BEGIN
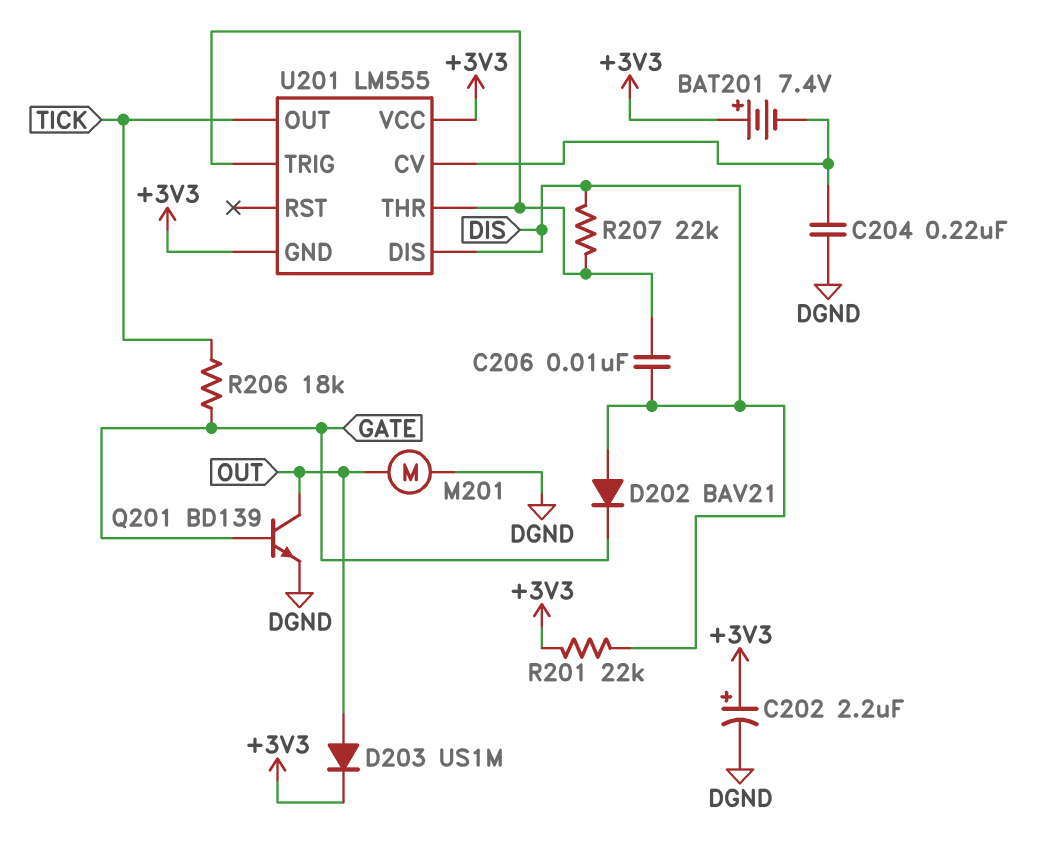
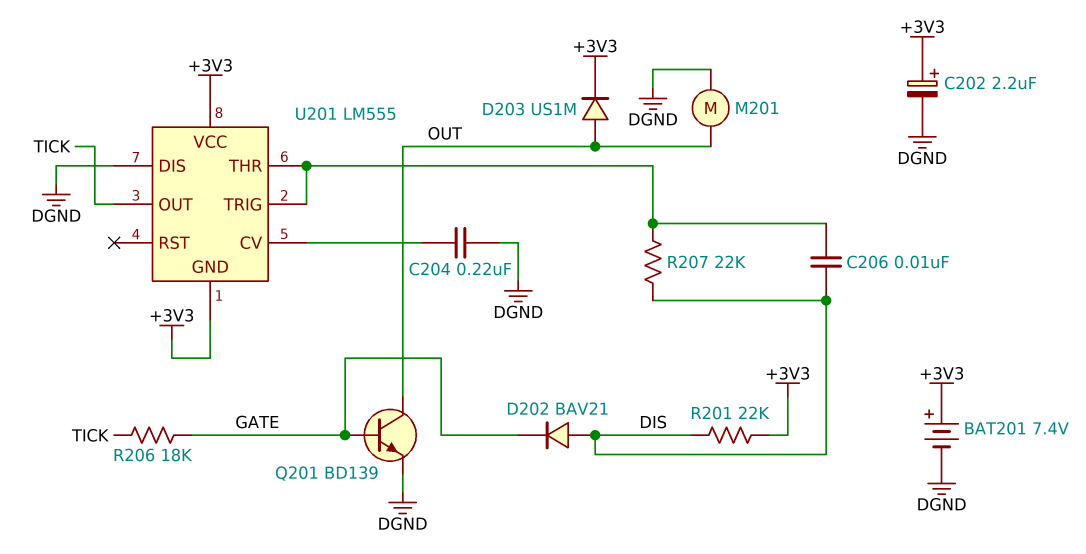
BAT201: 7.4V (plus +3V3, minus U201/CV) -> 7.4V (plus +3V3, minus DGND)
U201 pin DIS: DIS -> DGND

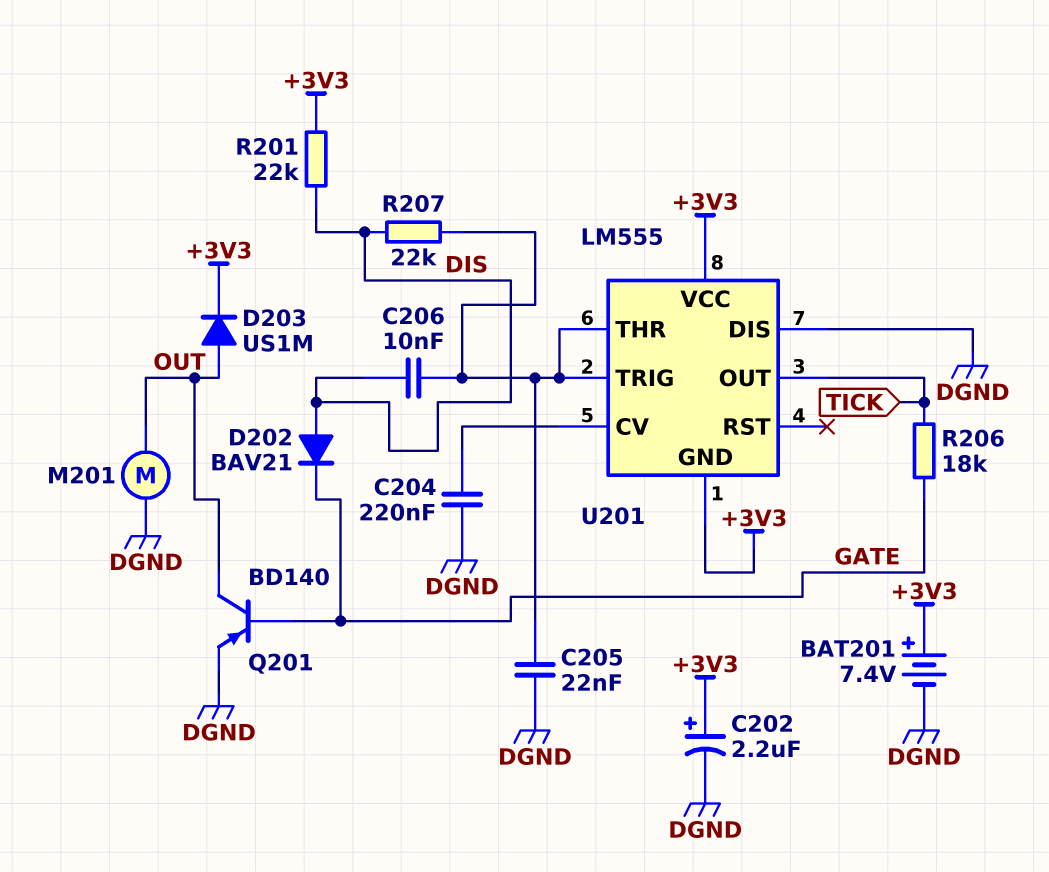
C205: none -> 22nF (DGND, U201/THR)
Q201: NPN BD139 (B GATE, C OUT, E DGND) -> PNP BD140 (B GATE, C OUT, E DGND)

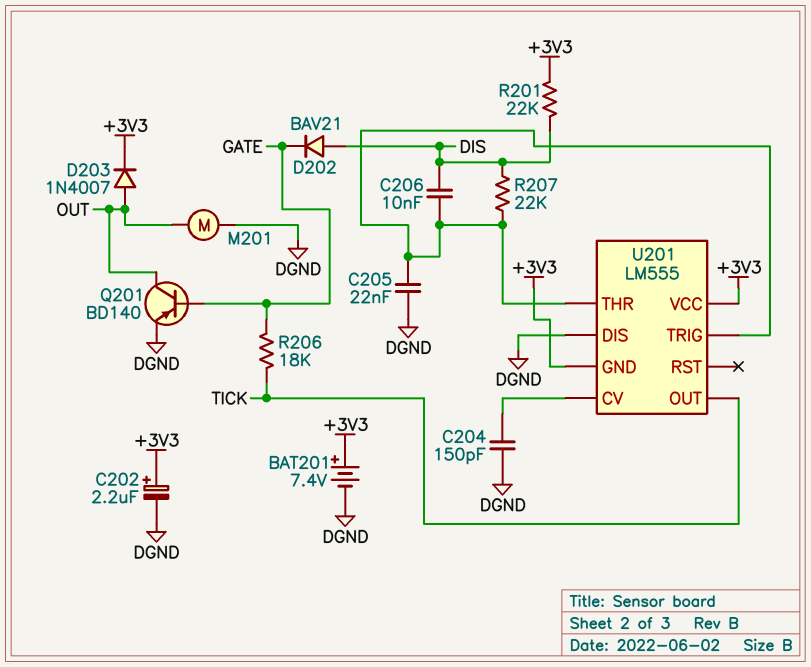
C204: 220nF (DGND, U201/CV) -> 150pF (DGND, U201/CV)
D203: diode US1M (A OUT, K +3V3) -> diode 1N4007 (A OUT, K +3V3)

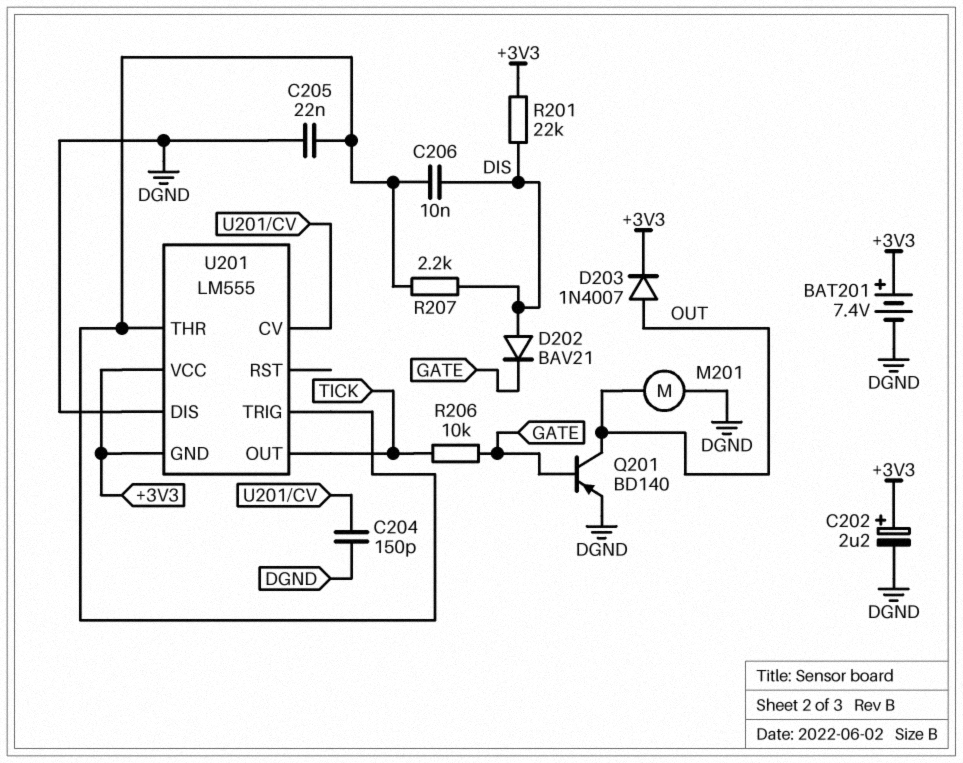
R206: 18k (GATE, TICK) -> 10k (GATE, TICK)
R207: 22k (DIS, U201/THR) -> 2.2k (DIS, U201/THR)

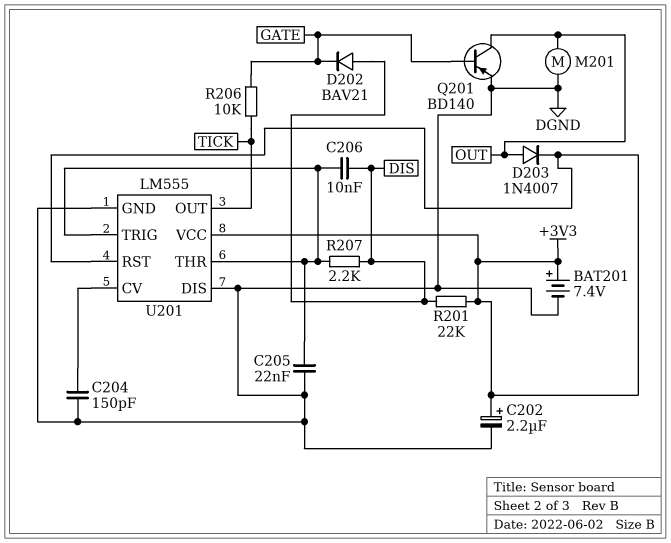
U201 pin GND: +3V3 -> DGND
U201 pin RST: none -> +3V3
END
# WHAT THE EXERCISE ASKS:
From the line containing "C204: 220nF (DGND, U201/CV)" through the last line of the listing, inclusive, transcribe every line exactly and nothing else; the pictures stay out.

# OUTPUT:
C204: 220nF (DGND, U201/CV) -> 150pF (DGND, U201/CV)
D203: diode US1M (A OUT, K +3V3) -> diode 1N4007 (A OUT, K +3V3)

R206: 18k (GATE, TICK) -> 10k (GATE, TICK)
R207: 22k (DIS, U201/THR) -> 2.2k (DIS, U201/THR)

U201 pin GND: +3V3 -> DGND
U201 pin RST: none -> +3V3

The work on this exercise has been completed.